An exact reprint of every record below is required, with the pictures left out.

◆ **Material for this task**
*** Begin section ***

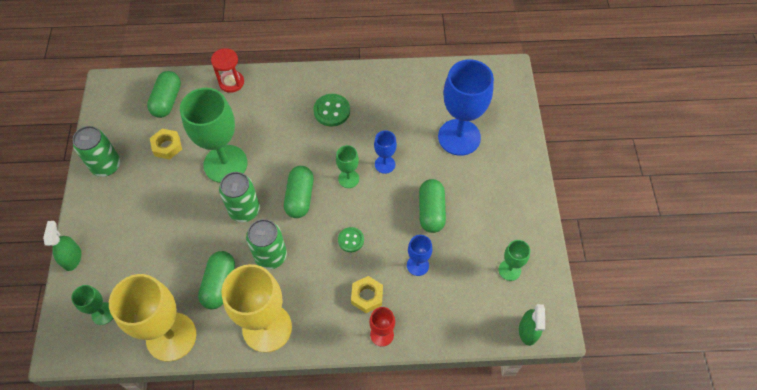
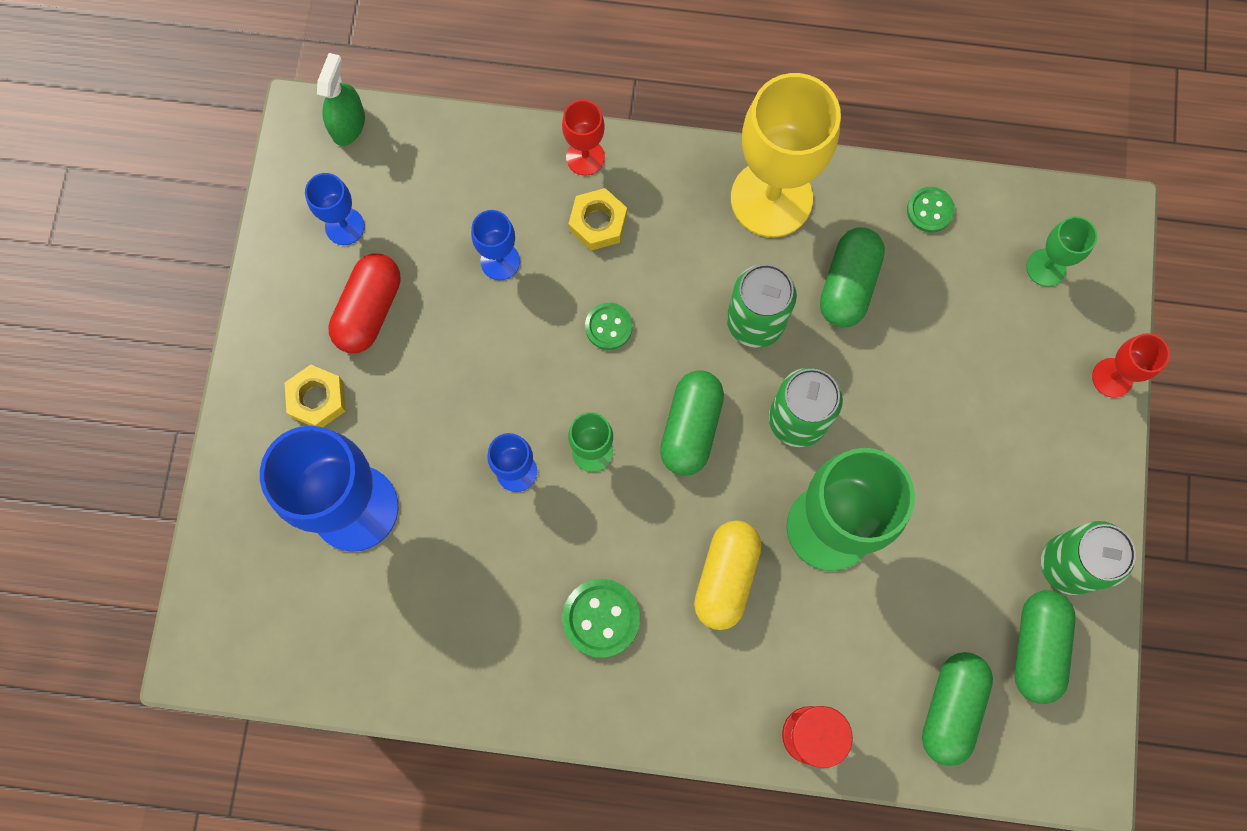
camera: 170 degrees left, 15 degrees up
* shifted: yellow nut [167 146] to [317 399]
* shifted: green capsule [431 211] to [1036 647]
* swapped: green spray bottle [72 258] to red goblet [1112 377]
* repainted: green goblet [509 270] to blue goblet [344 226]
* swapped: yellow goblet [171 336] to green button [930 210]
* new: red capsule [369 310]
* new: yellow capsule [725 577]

*** End section ***

◆ **Exercise answer**
camera: 170 degrees left, 15 degrees up
* shifted: yellow nut [167 146] to [317 399]
* shifted: green capsule [431 211] to [1036 647]
* swapped: green spray bottle [72 258] to red goblet [1112 377]
* repainted: green goblet [509 270] to blue goblet [344 226]
* swapped: yellow goblet [171 336] to green button [930 210]
* new: red capsule [369 310]
* new: yellow capsule [725 577]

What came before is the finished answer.